→ **Problem description**
Could you return each line from the one bearing "delete: VioletSolidPyramid (713,217,773,271)" through the last line of the entries, exactly as it stands, with no pictures?

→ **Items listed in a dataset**
════
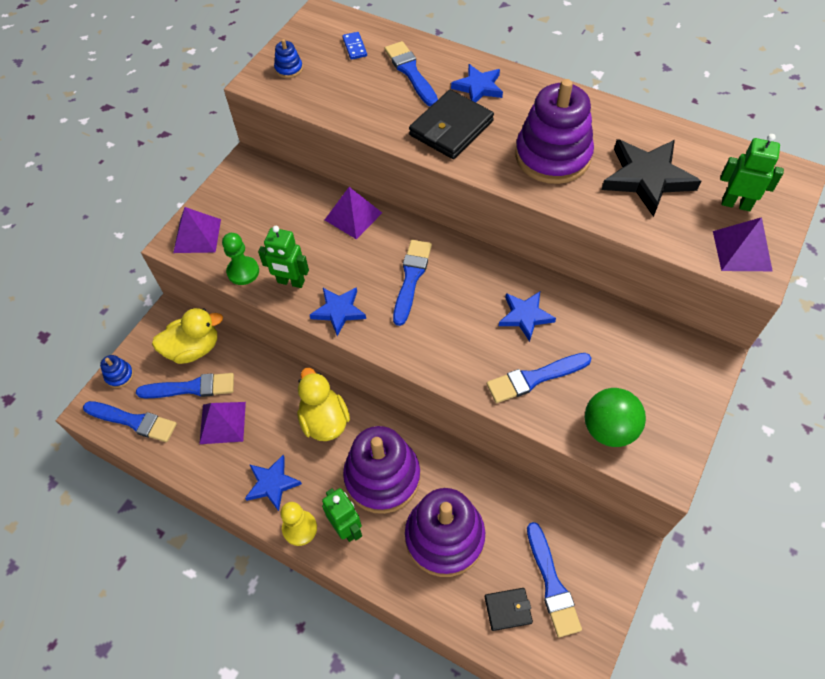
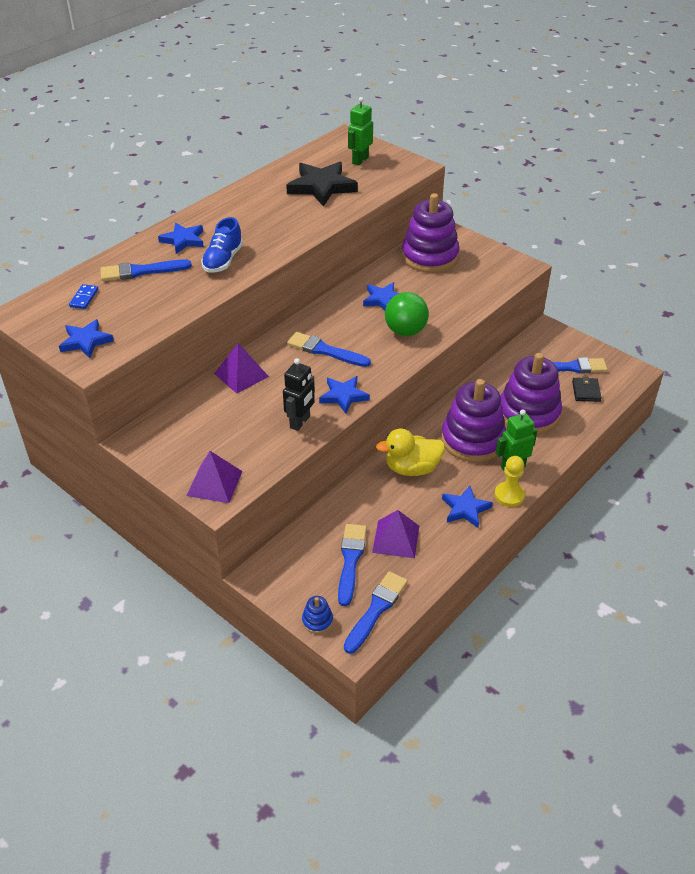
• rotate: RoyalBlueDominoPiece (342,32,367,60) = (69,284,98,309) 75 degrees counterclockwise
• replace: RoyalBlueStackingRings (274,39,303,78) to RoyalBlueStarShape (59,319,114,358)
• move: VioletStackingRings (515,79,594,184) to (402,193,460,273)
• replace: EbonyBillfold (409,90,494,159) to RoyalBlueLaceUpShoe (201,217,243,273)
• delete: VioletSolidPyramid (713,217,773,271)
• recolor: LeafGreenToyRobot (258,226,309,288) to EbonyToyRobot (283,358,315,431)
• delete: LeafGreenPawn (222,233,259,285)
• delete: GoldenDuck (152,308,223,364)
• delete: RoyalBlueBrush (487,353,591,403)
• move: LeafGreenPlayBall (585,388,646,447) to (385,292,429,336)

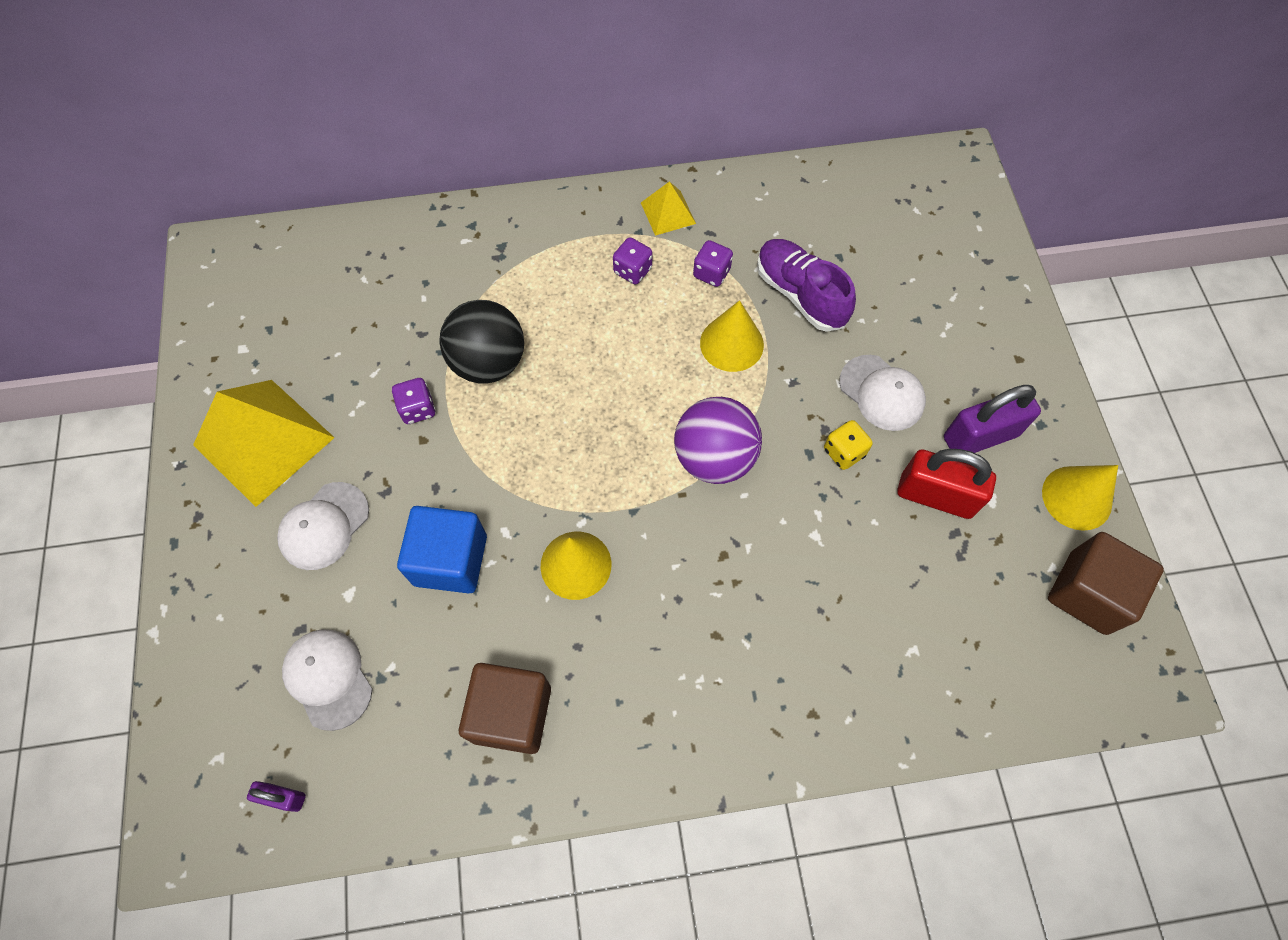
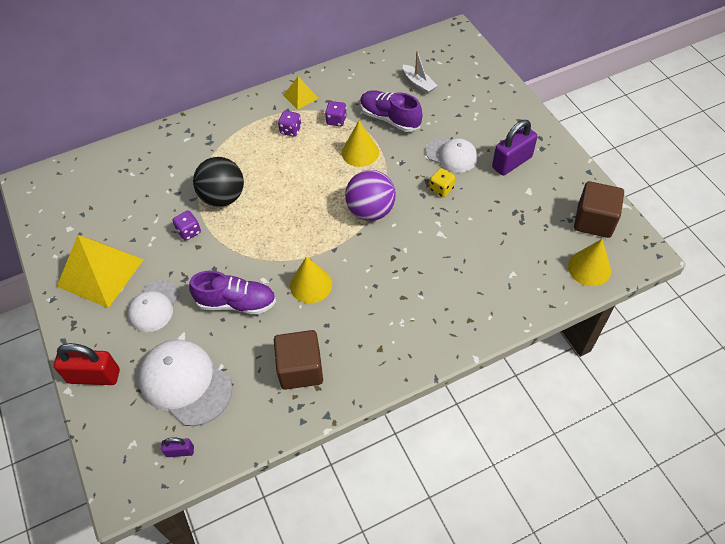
• move: ScarletPadlock (897,449,996,519) to (54,343,120,385)
• move: GoldenSolidCone (1042,465,1118,531) to (568,239,611,286)
• replace: RoyalBlueBlock (397,506,487,593) to VioletLaceUpShoe (189,270,276,315)
• resize: PureWhiteCap (282,629,373,731) = (138,340,232,426) x1.58
• insert: PureWhiteBoat (403,51,437,94)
════
→ **Answer to the problem**
• delete: VioletSolidPyramid (713,217,773,271)
• recolor: LeafGreenToyRobot (258,226,309,288) to EbonyToyRobot (283,358,315,431)
• delete: LeafGreenPawn (222,233,259,285)
• delete: GoldenDuck (152,308,223,364)
• delete: RoyalBlueBrush (487,353,591,403)
• move: LeafGreenPlayBall (585,388,646,447) to (385,292,429,336)

• move: ScarletPadlock (897,449,996,519) to (54,343,120,385)
• move: GoldenSolidCone (1042,465,1118,531) to (568,239,611,286)
• replace: RoyalBlueBlock (397,506,487,593) to VioletLaceUpShoe (189,270,276,315)
• resize: PureWhiteCap (282,629,373,731) = (138,340,232,426) x1.58
• insert: PureWhiteBoat (403,51,437,94)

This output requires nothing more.